## About this exercise
Once you have read the listing, write it all out exactly.

---*---

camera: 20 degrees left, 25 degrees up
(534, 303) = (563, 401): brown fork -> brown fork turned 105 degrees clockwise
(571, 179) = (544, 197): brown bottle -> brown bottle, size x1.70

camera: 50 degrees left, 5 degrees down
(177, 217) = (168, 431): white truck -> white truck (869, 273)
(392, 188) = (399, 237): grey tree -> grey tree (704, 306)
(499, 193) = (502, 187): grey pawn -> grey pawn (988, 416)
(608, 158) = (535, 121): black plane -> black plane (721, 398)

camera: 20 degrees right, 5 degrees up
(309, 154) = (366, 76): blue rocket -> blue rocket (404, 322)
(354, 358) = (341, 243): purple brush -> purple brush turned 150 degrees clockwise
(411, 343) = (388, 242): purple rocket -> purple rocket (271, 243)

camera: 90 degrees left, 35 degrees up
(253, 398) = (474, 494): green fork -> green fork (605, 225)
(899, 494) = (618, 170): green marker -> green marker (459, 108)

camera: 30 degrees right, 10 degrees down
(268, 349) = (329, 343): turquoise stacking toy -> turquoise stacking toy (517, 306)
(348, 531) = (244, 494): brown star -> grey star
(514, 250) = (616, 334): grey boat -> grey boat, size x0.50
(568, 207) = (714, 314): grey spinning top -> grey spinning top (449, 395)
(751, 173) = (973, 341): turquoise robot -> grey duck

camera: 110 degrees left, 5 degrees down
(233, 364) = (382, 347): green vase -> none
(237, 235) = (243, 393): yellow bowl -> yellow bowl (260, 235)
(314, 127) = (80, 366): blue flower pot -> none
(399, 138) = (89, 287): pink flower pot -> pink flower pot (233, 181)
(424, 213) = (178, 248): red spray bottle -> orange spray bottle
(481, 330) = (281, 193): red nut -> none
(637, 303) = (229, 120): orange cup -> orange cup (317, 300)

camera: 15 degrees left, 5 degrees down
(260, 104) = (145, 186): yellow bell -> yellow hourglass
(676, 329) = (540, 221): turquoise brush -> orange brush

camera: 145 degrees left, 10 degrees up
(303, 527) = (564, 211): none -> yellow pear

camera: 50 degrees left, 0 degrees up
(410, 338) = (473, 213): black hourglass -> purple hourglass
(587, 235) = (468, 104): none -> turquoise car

---*---

## Exercise solution
camera: 20 degrees left, 25 degrees up
(534, 303) = (563, 401): brown fork -> brown fork turned 105 degrees clockwise
(571, 179) = (544, 197): brown bottle -> brown bottle, size x1.70

camera: 50 degrees left, 5 degrees down
(177, 217) = (168, 431): white truck -> white truck (869, 273)
(392, 188) = (399, 237): grey tree -> grey tree (704, 306)
(499, 193) = (502, 187): grey pawn -> grey pawn (988, 416)
(608, 158) = (535, 121): black plane -> black plane (721, 398)

camera: 20 degrees right, 5 degrees up
(309, 154) = (366, 76): blue rocket -> blue rocket (404, 322)
(354, 358) = (341, 243): purple brush -> purple brush turned 150 degrees clockwise
(411, 343) = (388, 242): purple rocket -> purple rocket (271, 243)

camera: 90 degrees left, 35 degrees up
(253, 398) = (474, 494): green fork -> green fork (605, 225)
(899, 494) = (618, 170): green marker -> green marker (459, 108)

camera: 30 degrees right, 10 degrees down
(268, 349) = (329, 343): turquoise stacking toy -> turquoise stacking toy (517, 306)
(348, 531) = (244, 494): brown star -> grey star
(514, 250) = (616, 334): grey boat -> grey boat, size x0.50
(568, 207) = (714, 314): grey spinning top -> grey spinning top (449, 395)
(751, 173) = (973, 341): turquoise robot -> grey duck

camera: 110 degrees left, 5 degrees down
(233, 364) = (382, 347): green vase -> none
(237, 235) = (243, 393): yellow bowl -> yellow bowl (260, 235)
(314, 127) = (80, 366): blue flower pot -> none
(399, 138) = (89, 287): pink flower pot -> pink flower pot (233, 181)
(424, 213) = (178, 248): red spray bottle -> orange spray bottle
(481, 330) = (281, 193): red nut -> none
(637, 303) = (229, 120): orange cup -> orange cup (317, 300)

camera: 15 degrees left, 5 degrees down
(260, 104) = (145, 186): yellow bell -> yellow hourglass
(676, 329) = (540, 221): turquoise brush -> orange brush

camera: 145 degrees left, 10 degrees up
(303, 527) = (564, 211): none -> yellow pear

camera: 50 degrees left, 0 degrees up
(410, 338) = (473, 213): black hourglass -> purple hourglass
(587, 235) = (468, 104): none -> turquoise car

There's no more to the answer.